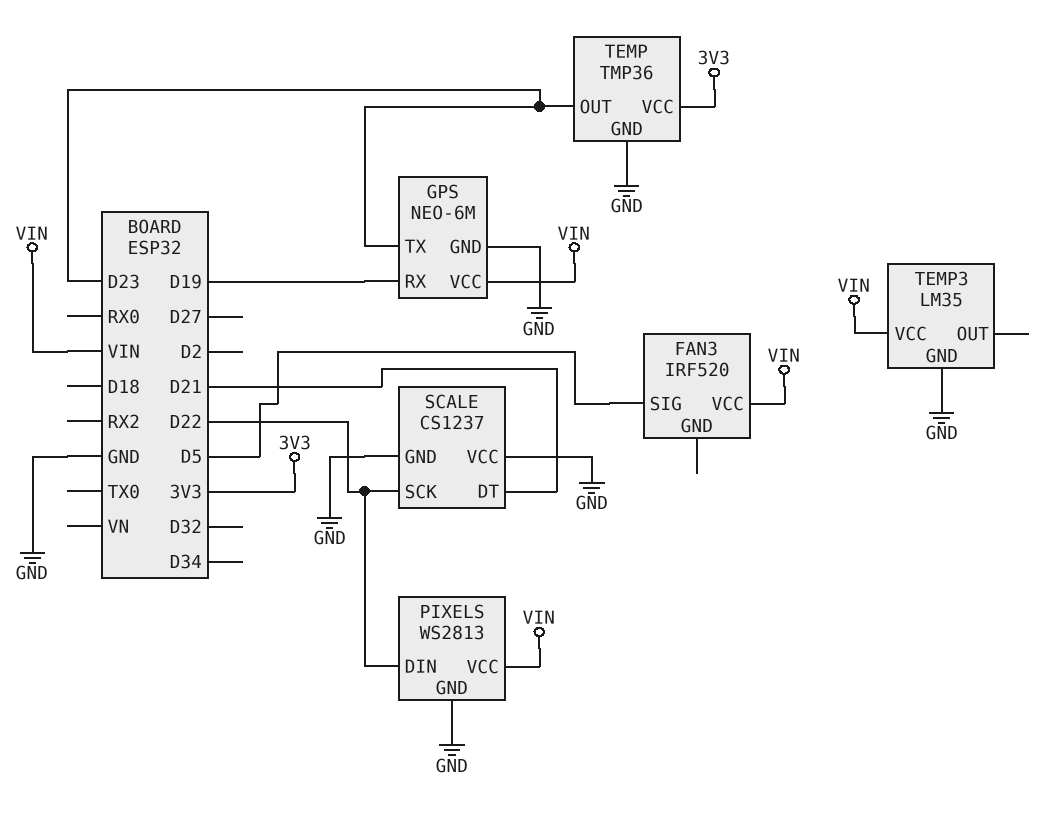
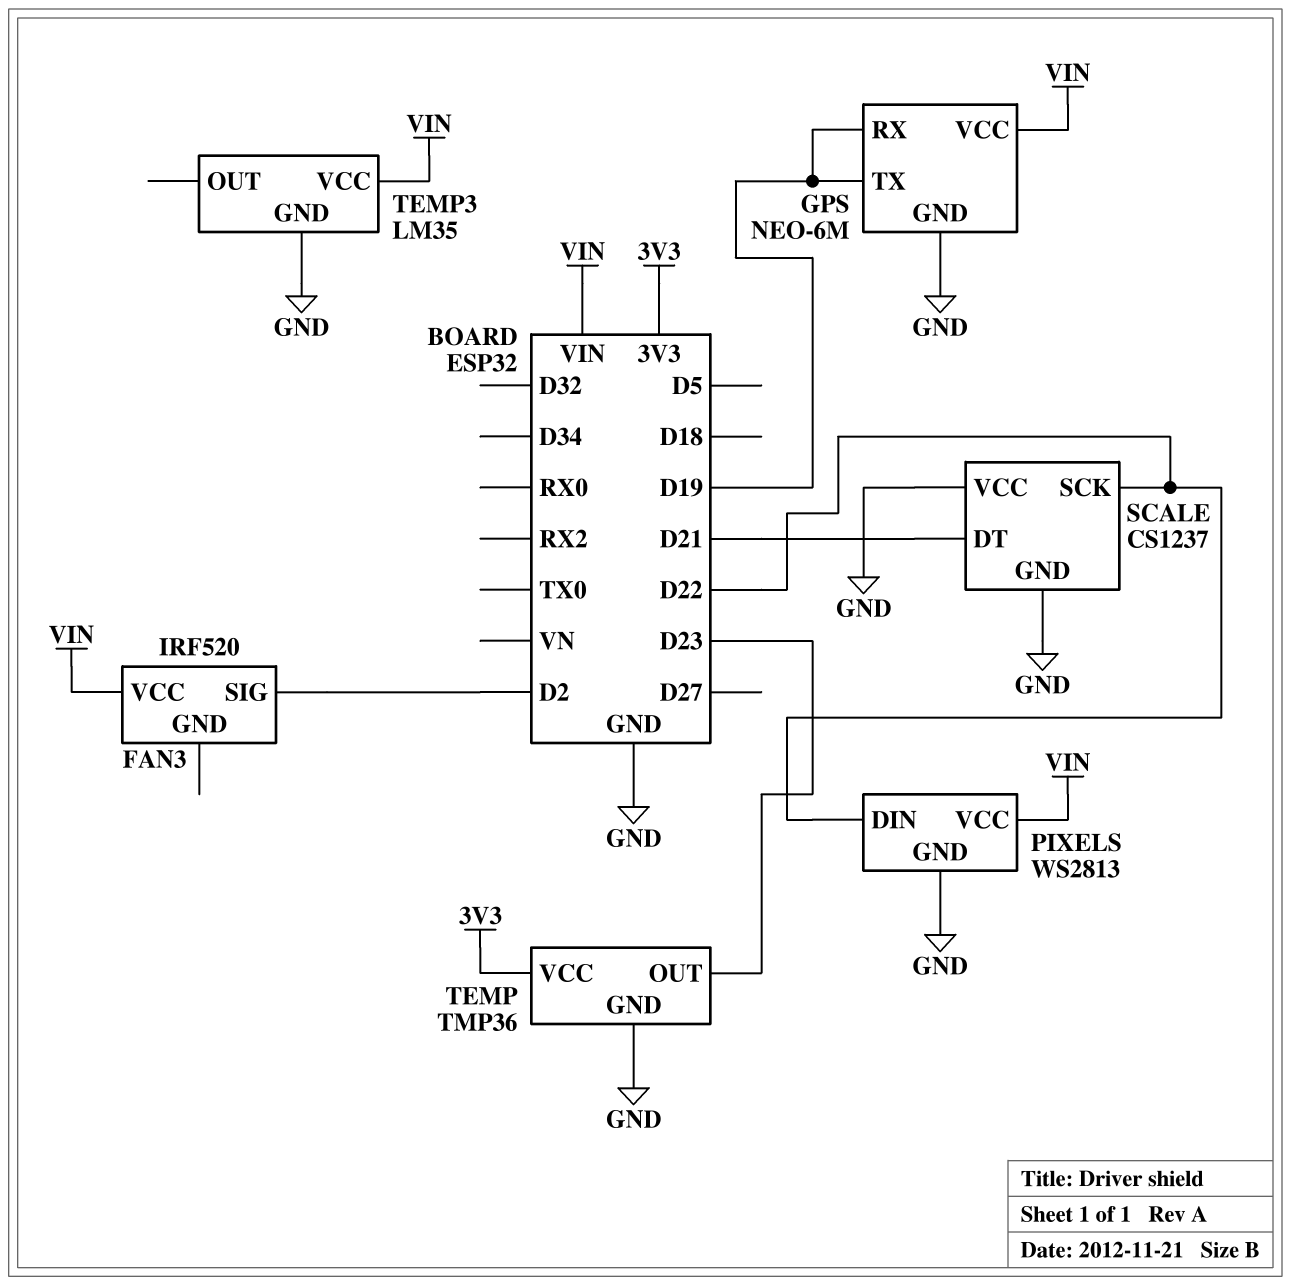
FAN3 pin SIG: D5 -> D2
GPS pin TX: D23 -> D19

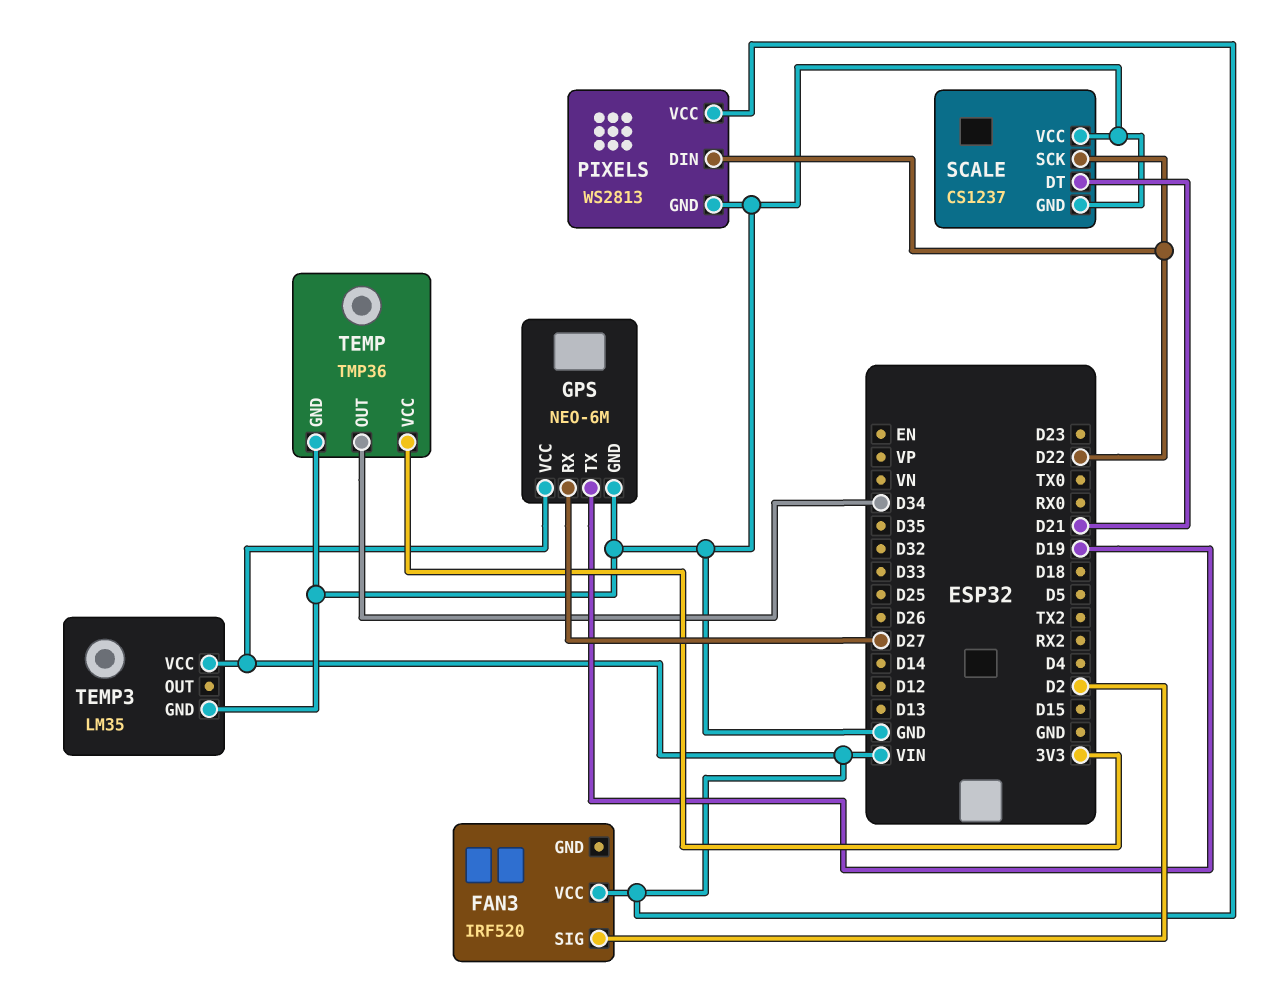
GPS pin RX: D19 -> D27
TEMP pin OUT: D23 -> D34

+---+

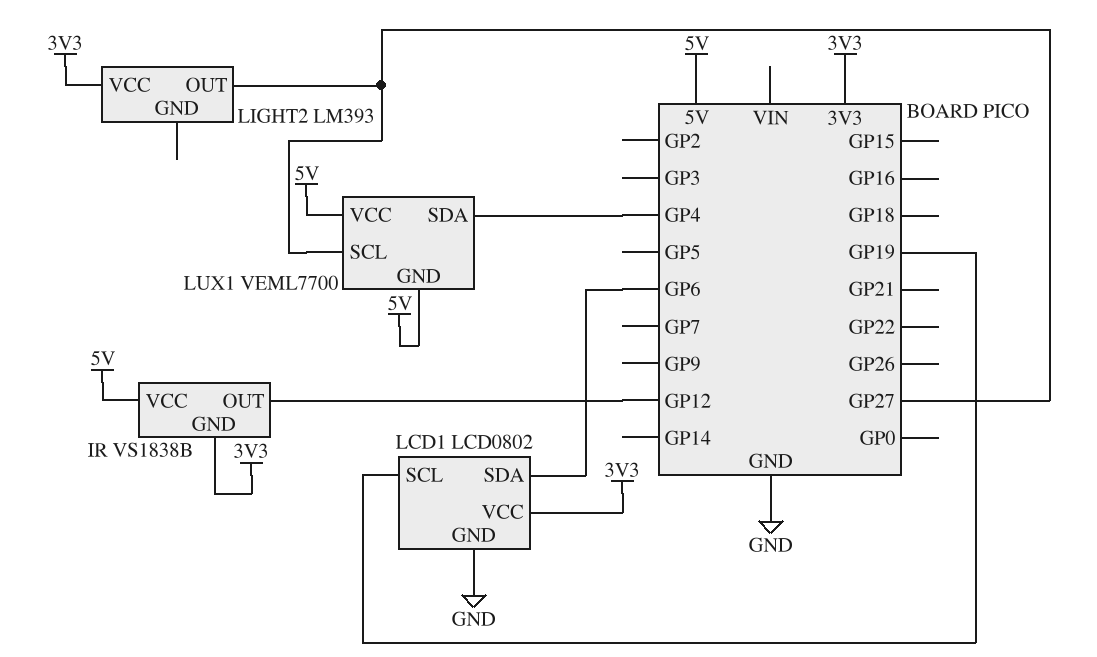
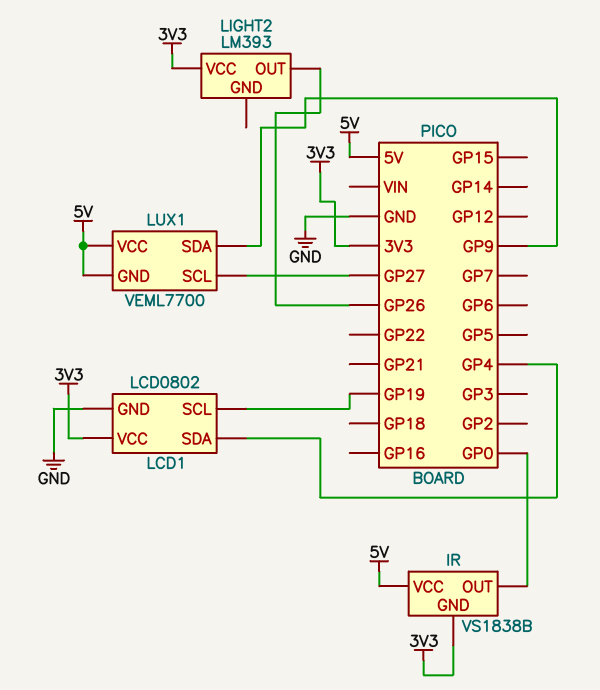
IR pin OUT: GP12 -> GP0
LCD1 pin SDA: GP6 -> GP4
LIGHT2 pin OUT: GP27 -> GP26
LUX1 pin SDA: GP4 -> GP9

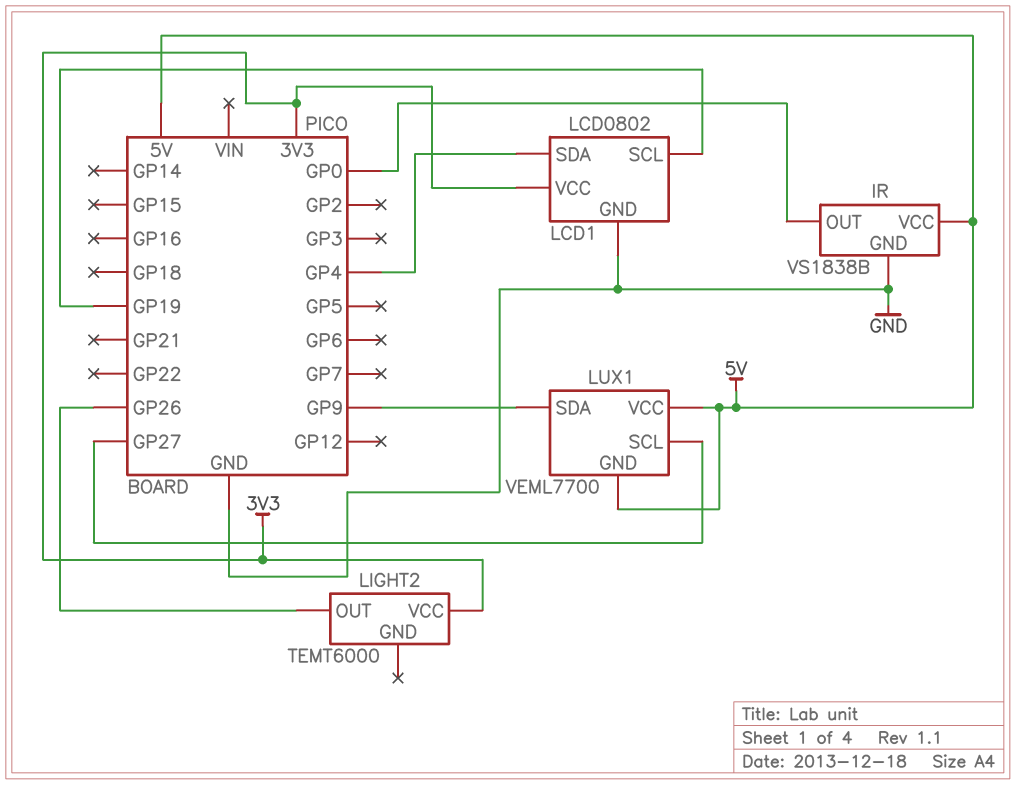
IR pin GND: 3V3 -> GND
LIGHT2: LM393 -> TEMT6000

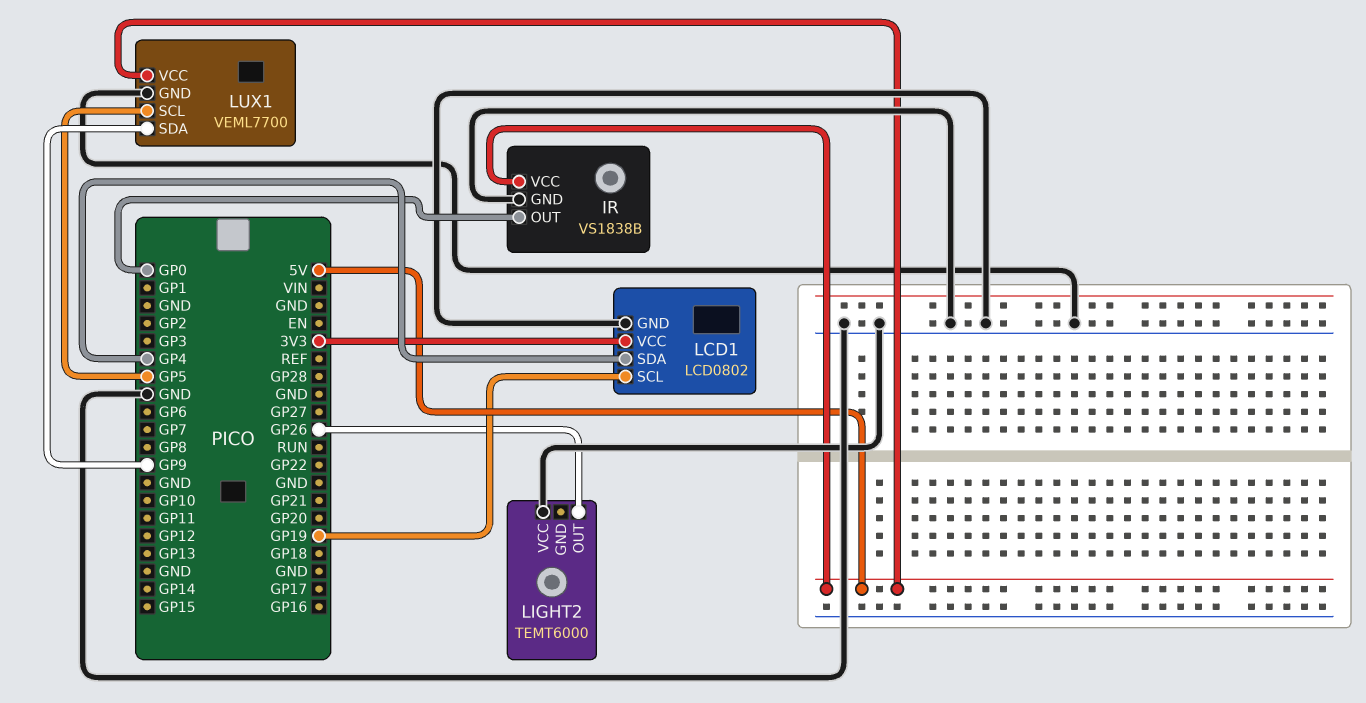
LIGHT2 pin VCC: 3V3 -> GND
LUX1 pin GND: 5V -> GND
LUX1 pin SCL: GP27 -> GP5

+---+

▸ **TASK TO CARRY OUT**
Beginning with the line above that contains "LCD1 pin SDA: GP6 -> GP4" and ending with the line that contains "LUX1 pin SCL: GP27 -> GP5", quote each line exactly, keeping out the pictures.

▸ **EXERCISE SOLUTION**
LCD1 pin SDA: GP6 -> GP4
LIGHT2 pin OUT: GP27 -> GP26
LUX1 pin SDA: GP4 -> GP9

IR pin GND: 3V3 -> GND
LIGHT2: LM393 -> TEMT6000

LIGHT2 pin VCC: 3V3 -> GND
LUX1 pin GND: 5V -> GND
LUX1 pin SCL: GP27 -> GP5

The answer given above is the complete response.